(Material provided Opens)

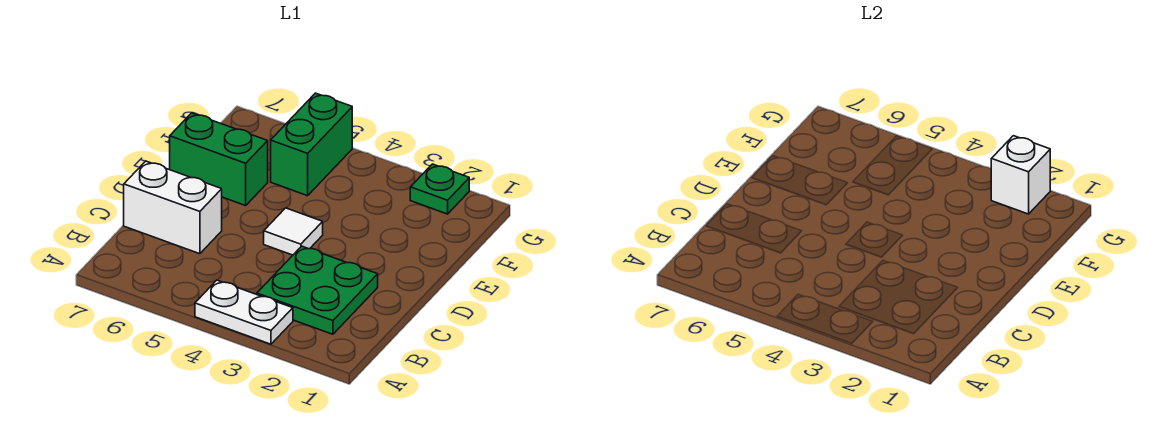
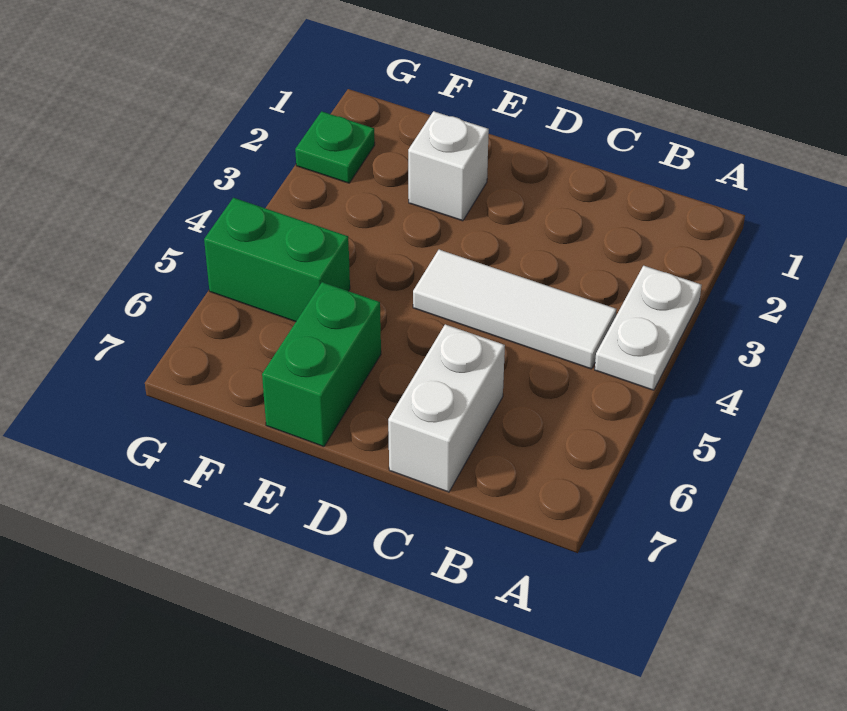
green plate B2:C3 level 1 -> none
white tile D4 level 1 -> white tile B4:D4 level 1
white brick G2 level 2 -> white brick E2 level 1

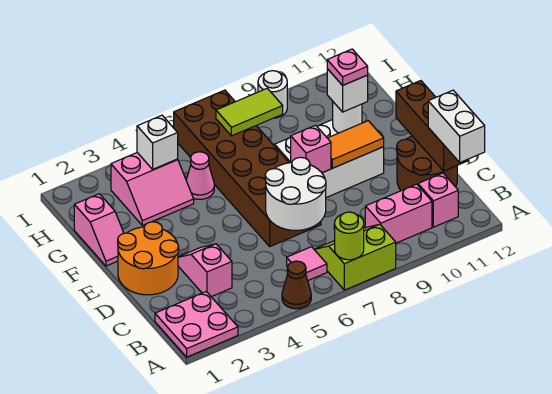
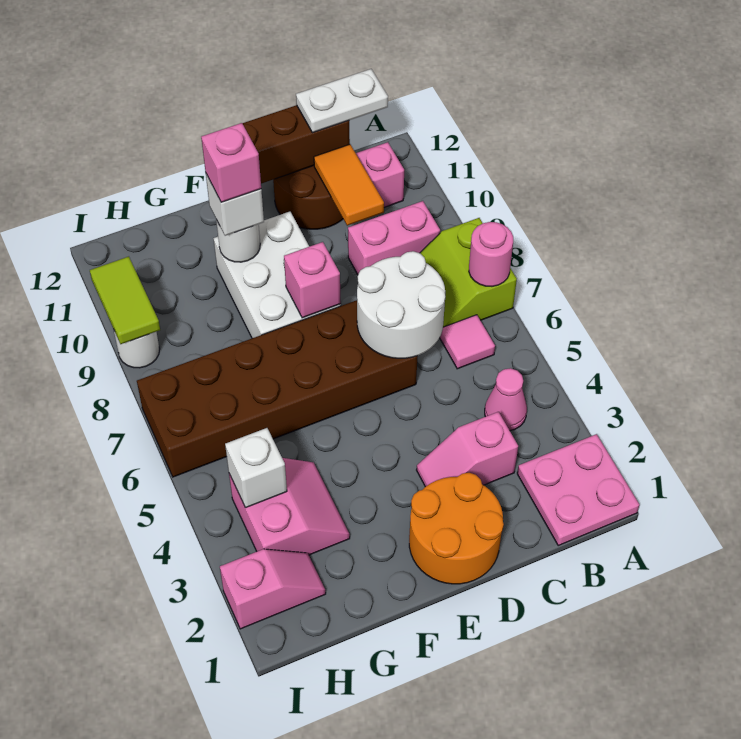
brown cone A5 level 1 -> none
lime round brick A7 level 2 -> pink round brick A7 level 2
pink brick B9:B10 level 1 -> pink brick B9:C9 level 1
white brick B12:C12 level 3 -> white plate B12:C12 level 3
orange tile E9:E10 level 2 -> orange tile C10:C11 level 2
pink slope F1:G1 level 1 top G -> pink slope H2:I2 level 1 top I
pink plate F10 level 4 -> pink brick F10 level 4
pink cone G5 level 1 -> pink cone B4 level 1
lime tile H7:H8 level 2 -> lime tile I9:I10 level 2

(Material provided Closes)

## [Task prompt]
Every line above should be duplicated exactly; the pictures are to be left out.

## [Response below]
green plate B2:C3 level 1 -> none
white tile D4 level 1 -> white tile B4:D4 level 1
white brick G2 level 2 -> white brick E2 level 1

brown cone A5 level 1 -> none
lime round brick A7 level 2 -> pink round brick A7 level 2
pink brick B9:B10 level 1 -> pink brick B9:C9 level 1
white brick B12:C12 level 3 -> white plate B12:C12 level 3
orange tile E9:E10 level 2 -> orange tile C10:C11 level 2
pink slope F1:G1 level 1 top G -> pink slope H2:I2 level 1 top I
pink plate F10 level 4 -> pink brick F10 level 4
pink cone G5 level 1 -> pink cone B4 level 1
lime tile H7:H8 level 2 -> lime tile I9:I10 level 2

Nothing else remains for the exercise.